[Scene difference descriptions]
'''

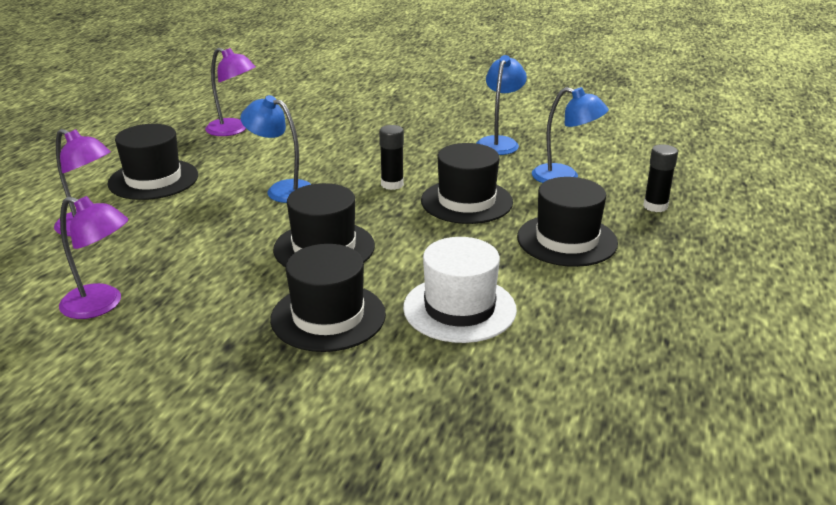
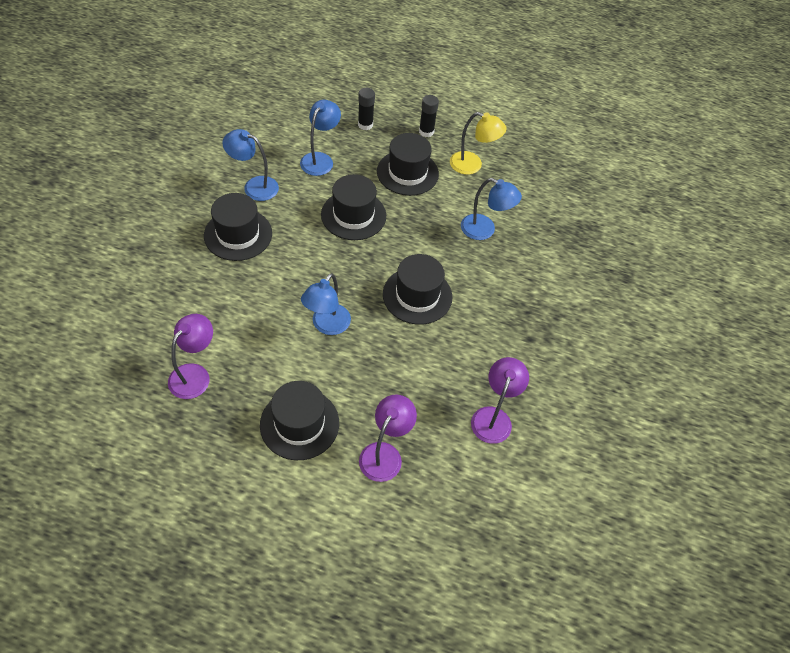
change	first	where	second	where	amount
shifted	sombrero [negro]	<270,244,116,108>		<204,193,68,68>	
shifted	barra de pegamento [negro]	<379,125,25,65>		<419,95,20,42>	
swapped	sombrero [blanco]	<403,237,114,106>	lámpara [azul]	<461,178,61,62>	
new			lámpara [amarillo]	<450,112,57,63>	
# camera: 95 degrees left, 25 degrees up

'''

» **WHAT YOU SHOULD DO**:
Your task is to set down every entry exactly, leaving out any picture it contains.

» **ANSWER TO THIS TASK**:
change	first	where	second	where	amount
shifted	sombrero [negro]	<270,244,116,108>		<204,193,68,68>	
shifted	barra de pegamento [negro]	<379,125,25,65>		<419,95,20,42>	
swapped	sombrero [blanco]	<403,237,114,106>	lámpara [azul]	<461,178,61,62>	
new			lámpara [amarillo]	<450,112,57,63>	
# camera: 95 degrees left, 25 degrees up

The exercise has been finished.